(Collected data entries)
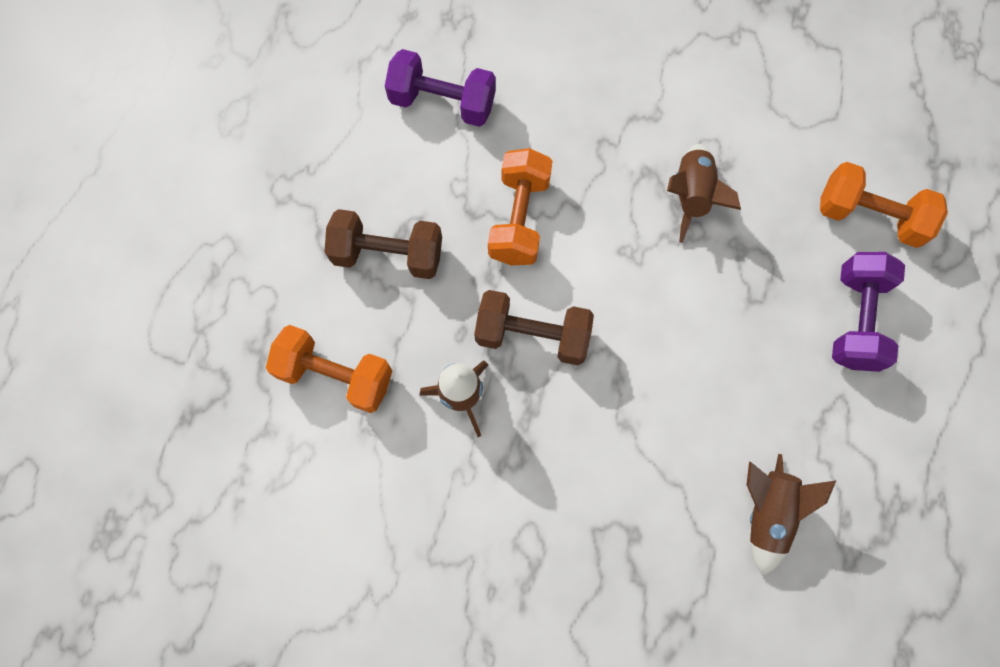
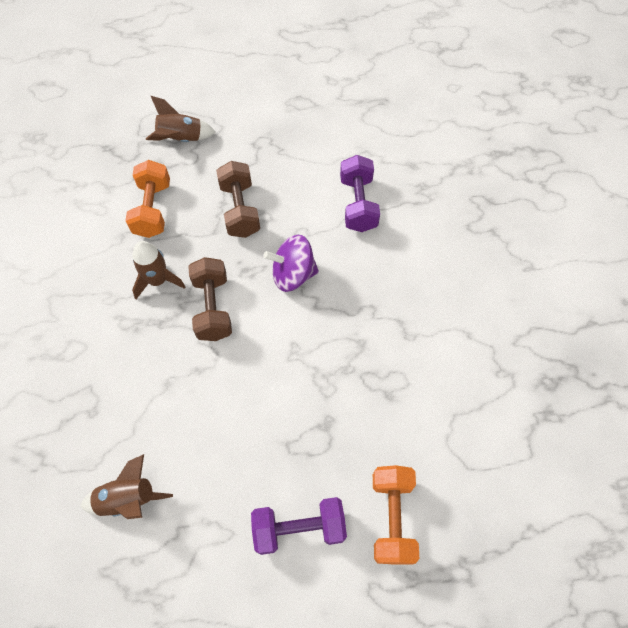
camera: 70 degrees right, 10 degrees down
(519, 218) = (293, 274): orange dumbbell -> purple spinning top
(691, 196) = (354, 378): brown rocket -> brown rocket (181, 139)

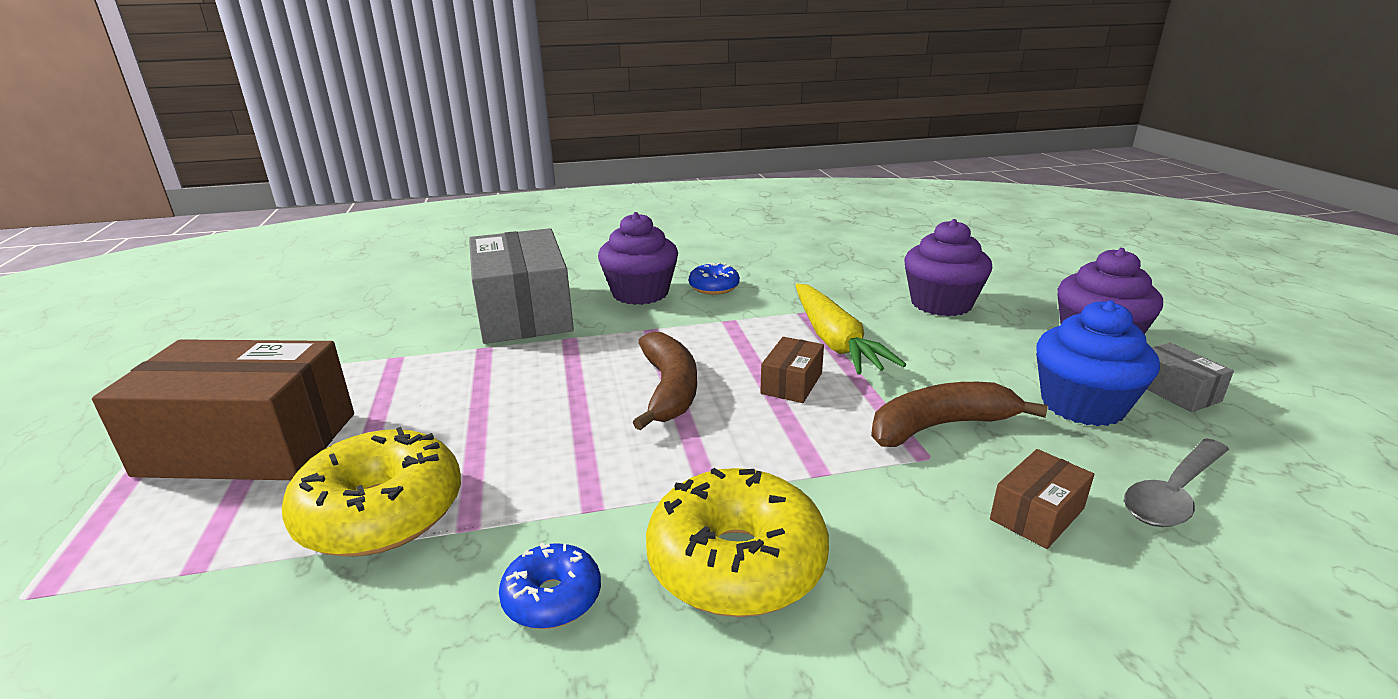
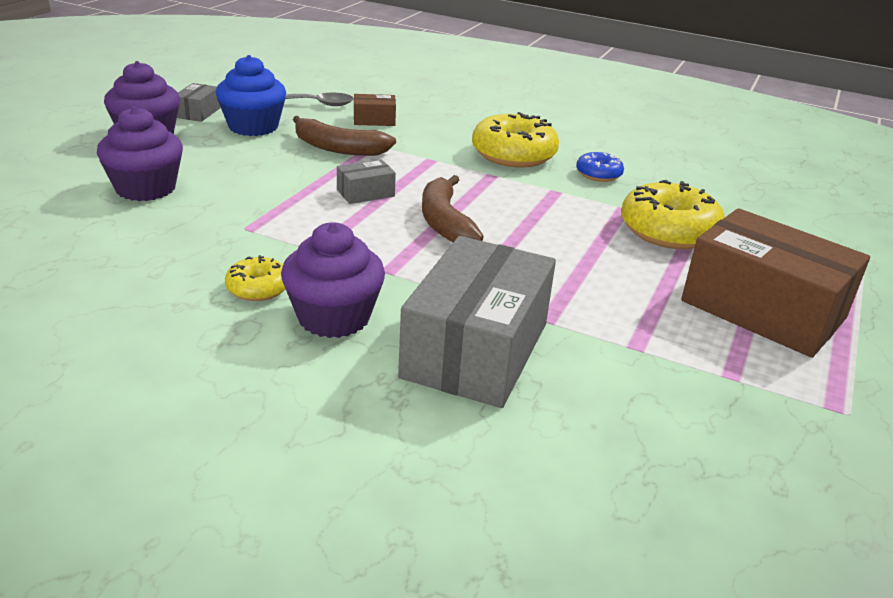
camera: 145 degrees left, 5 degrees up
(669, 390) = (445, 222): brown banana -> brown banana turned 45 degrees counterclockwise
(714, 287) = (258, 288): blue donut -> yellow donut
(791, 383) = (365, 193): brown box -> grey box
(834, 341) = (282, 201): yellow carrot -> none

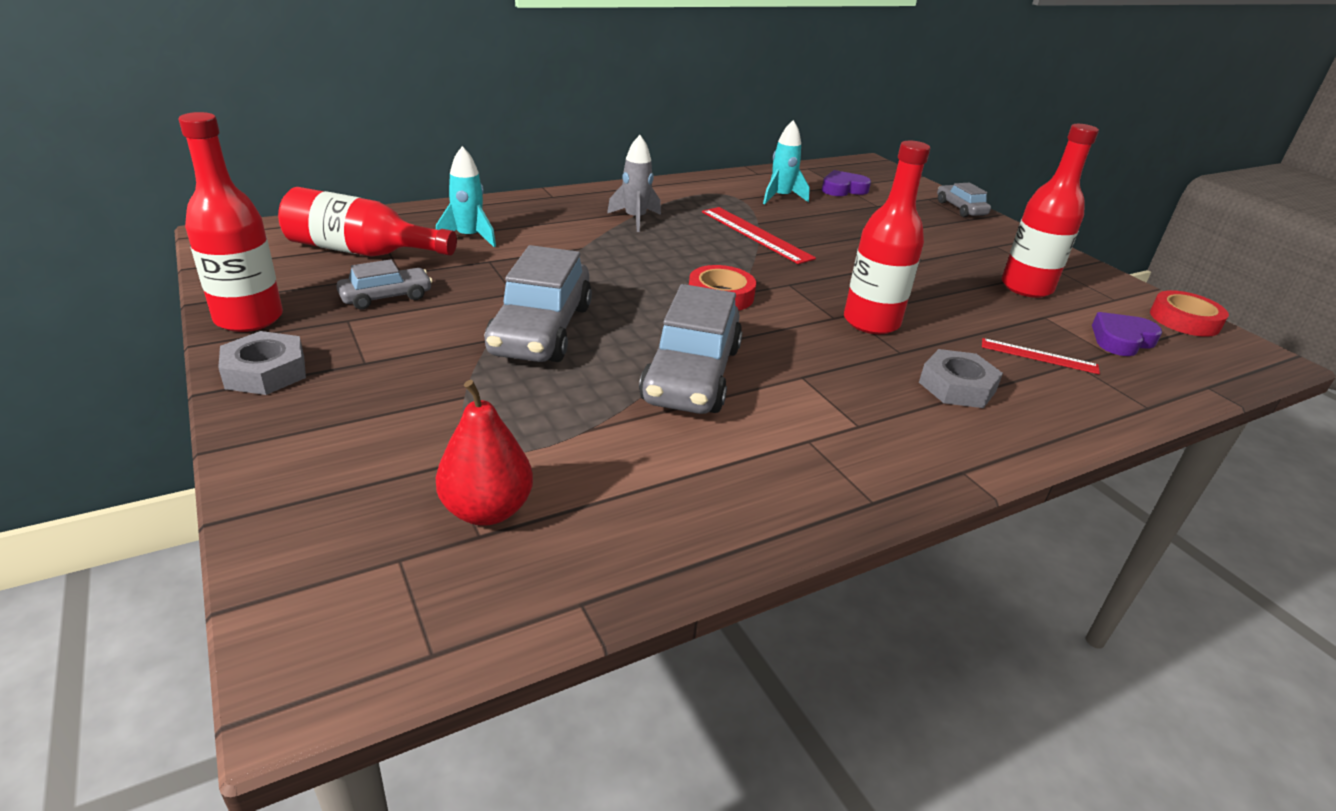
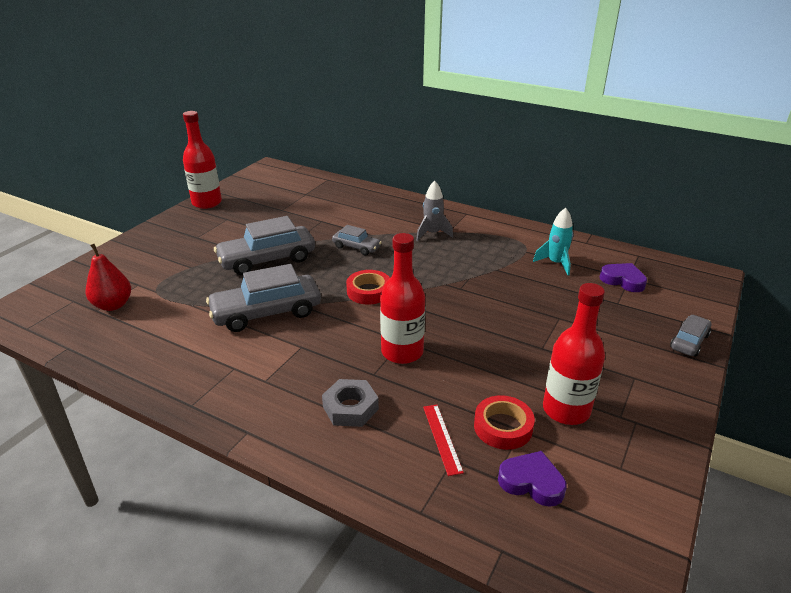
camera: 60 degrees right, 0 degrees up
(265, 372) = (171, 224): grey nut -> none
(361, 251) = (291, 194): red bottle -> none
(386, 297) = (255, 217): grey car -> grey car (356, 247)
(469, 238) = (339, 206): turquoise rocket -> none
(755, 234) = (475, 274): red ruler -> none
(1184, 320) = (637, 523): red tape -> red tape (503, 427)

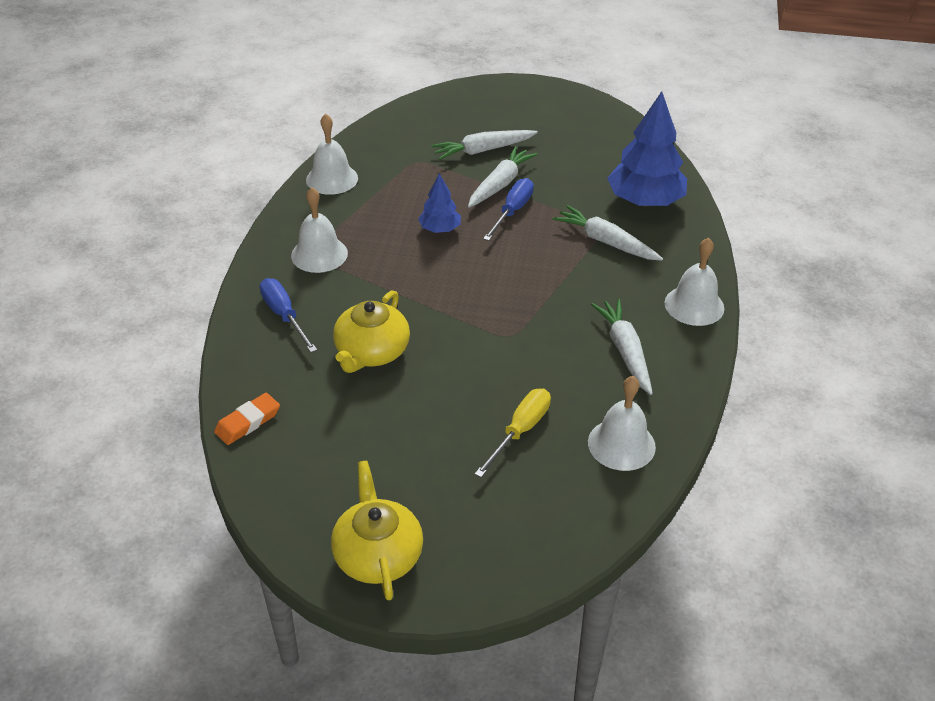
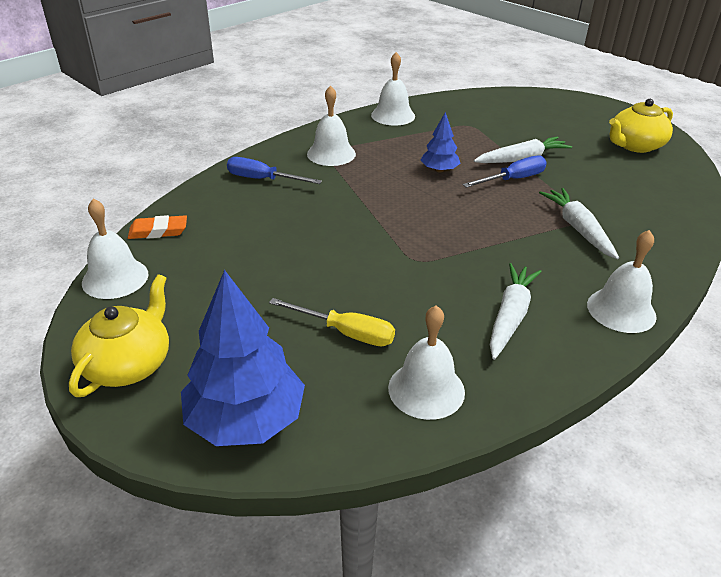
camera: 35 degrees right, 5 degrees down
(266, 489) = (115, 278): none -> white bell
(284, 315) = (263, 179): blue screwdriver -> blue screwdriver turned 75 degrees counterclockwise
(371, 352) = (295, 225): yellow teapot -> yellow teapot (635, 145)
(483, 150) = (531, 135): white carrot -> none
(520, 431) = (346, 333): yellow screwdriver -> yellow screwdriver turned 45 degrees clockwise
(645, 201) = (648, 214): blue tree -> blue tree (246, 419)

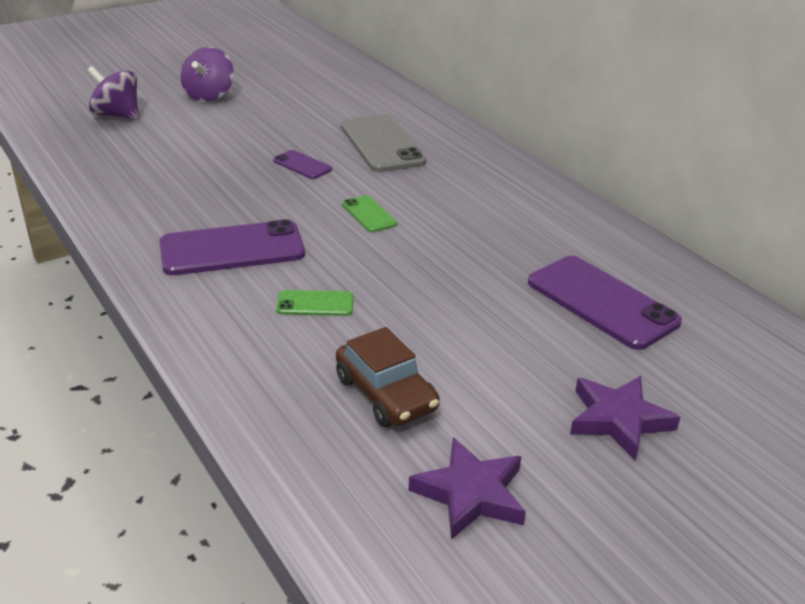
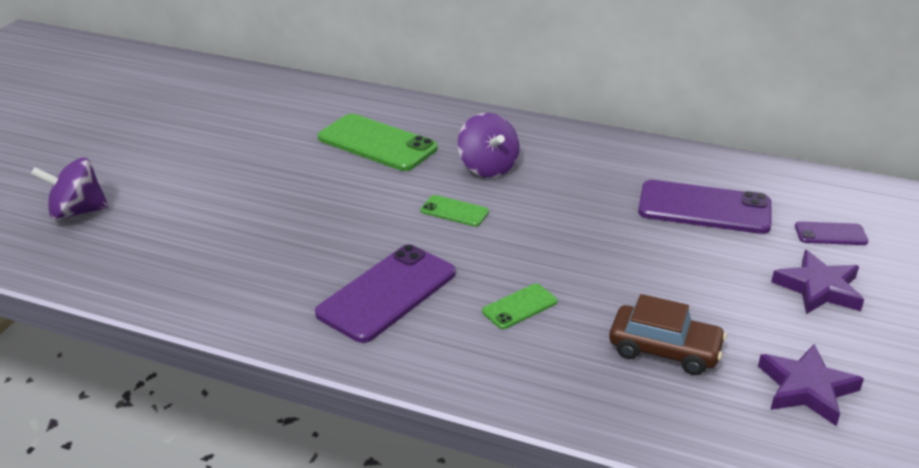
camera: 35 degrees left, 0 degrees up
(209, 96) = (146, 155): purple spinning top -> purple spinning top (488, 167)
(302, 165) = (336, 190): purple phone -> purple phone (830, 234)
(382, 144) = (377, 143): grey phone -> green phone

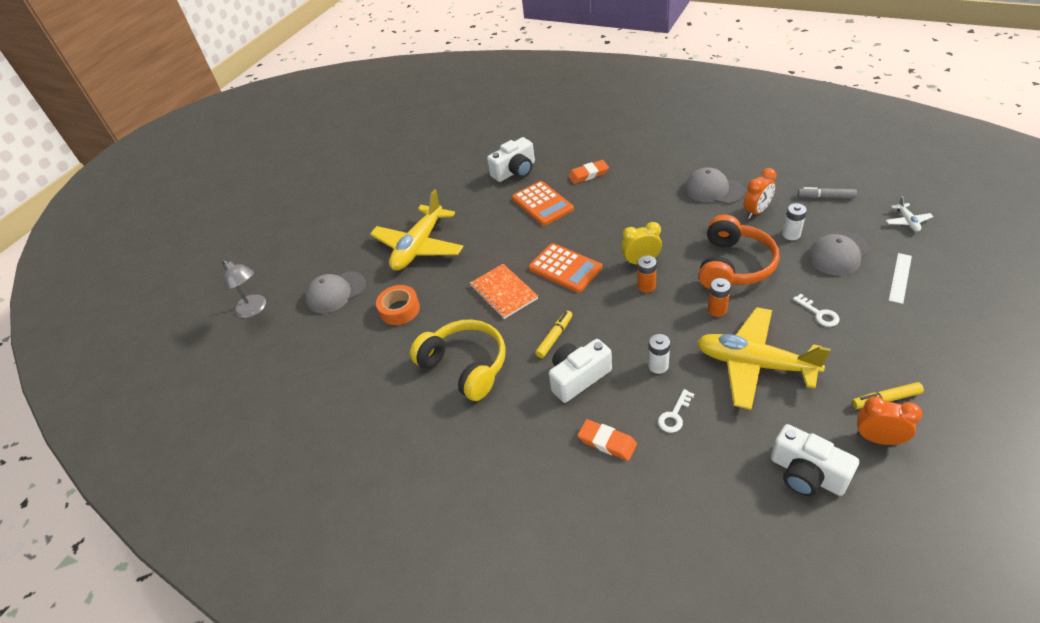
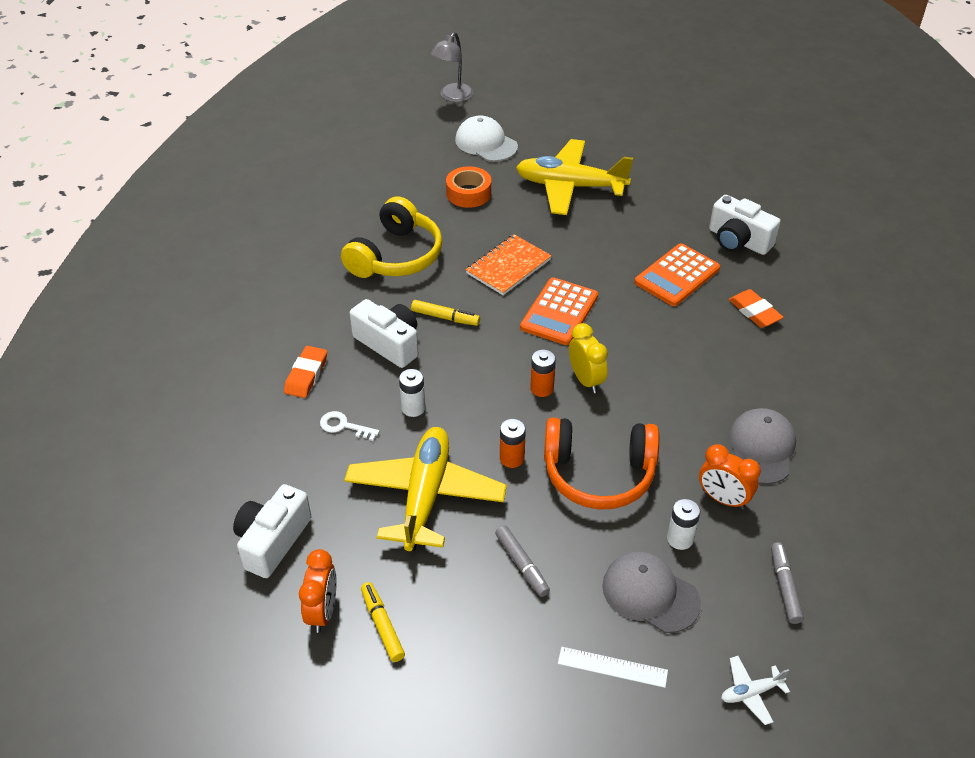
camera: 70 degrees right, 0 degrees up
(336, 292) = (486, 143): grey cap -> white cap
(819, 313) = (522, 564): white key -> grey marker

§ Problem to work on
The lines to retype begin with the one containing "(483, 150) = (531, 135): white carrot -> none" and end with the last line of the records. Reproduce them exactly and omit the pictures.

§ Task answer
(483, 150) = (531, 135): white carrot -> none
(520, 431) = (346, 333): yellow screwdriver -> yellow screwdriver turned 45 degrees clockwise
(645, 201) = (648, 214): blue tree -> blue tree (246, 419)

camera: 35 degrees left, 0 degrees up
(209, 96) = (146, 155): purple spinning top -> purple spinning top (488, 167)
(302, 165) = (336, 190): purple phone -> purple phone (830, 234)
(382, 144) = (377, 143): grey phone -> green phone

camera: 70 degrees right, 0 degrees up
(336, 292) = (486, 143): grey cap -> white cap
(819, 313) = (522, 564): white key -> grey marker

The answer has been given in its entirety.